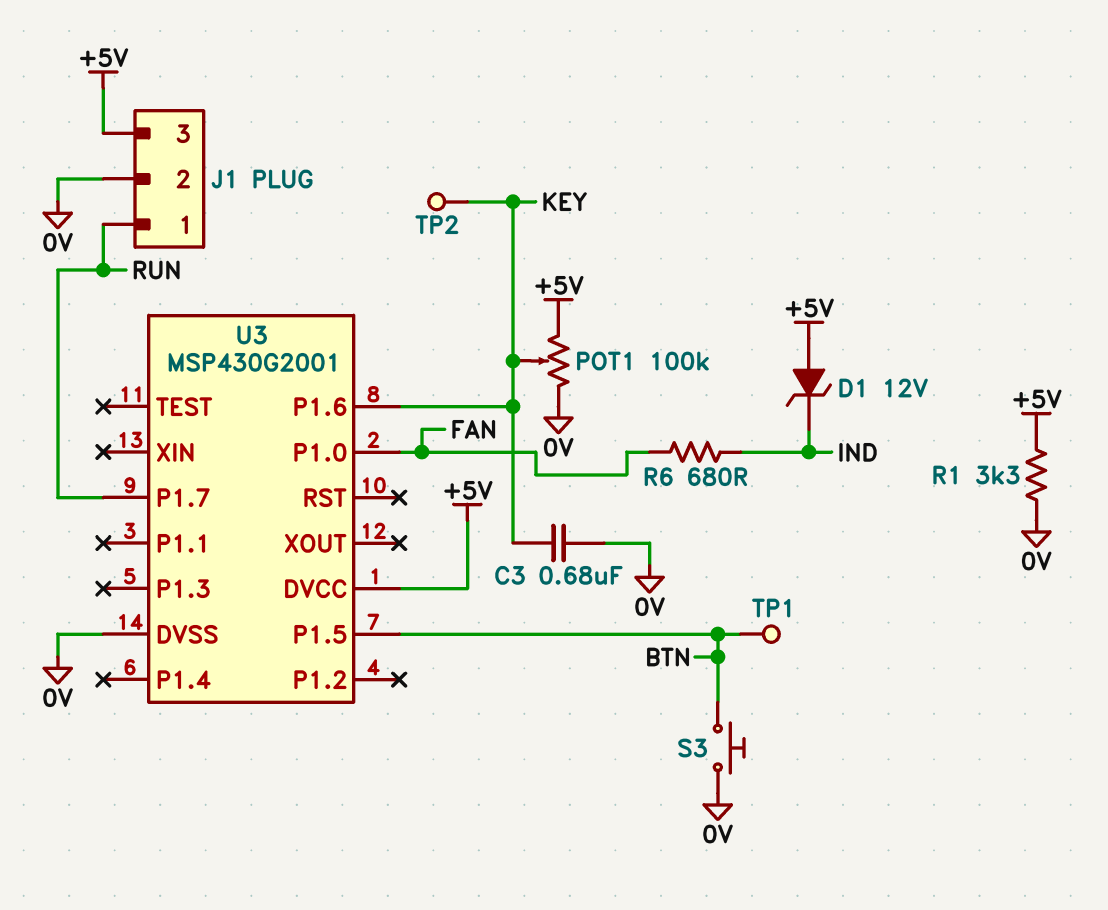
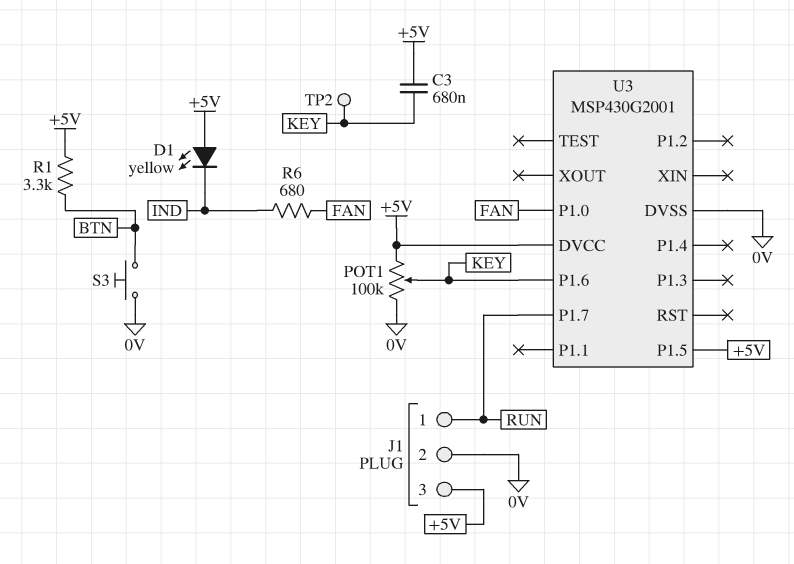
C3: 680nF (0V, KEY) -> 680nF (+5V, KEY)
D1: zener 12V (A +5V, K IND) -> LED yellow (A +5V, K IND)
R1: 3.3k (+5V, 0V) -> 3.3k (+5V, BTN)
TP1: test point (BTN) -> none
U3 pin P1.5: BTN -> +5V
○ ○ ○ ○ ○ ○ ○
◆ **Assignment**: Copy out the records exactly. Do not include the pictures.

◆ **Solution for this exercise**:
C3: 680nF (0V, KEY) -> 680nF (+5V, KEY)
D1: zener 12V (A +5V, K IND) -> LED yellow (A +5V, K IND)
R1: 3.3k (+5V, 0V) -> 3.3k (+5V, BTN)
TP1: test point (BTN) -> none
U3 pin P1.5: BTN -> +5V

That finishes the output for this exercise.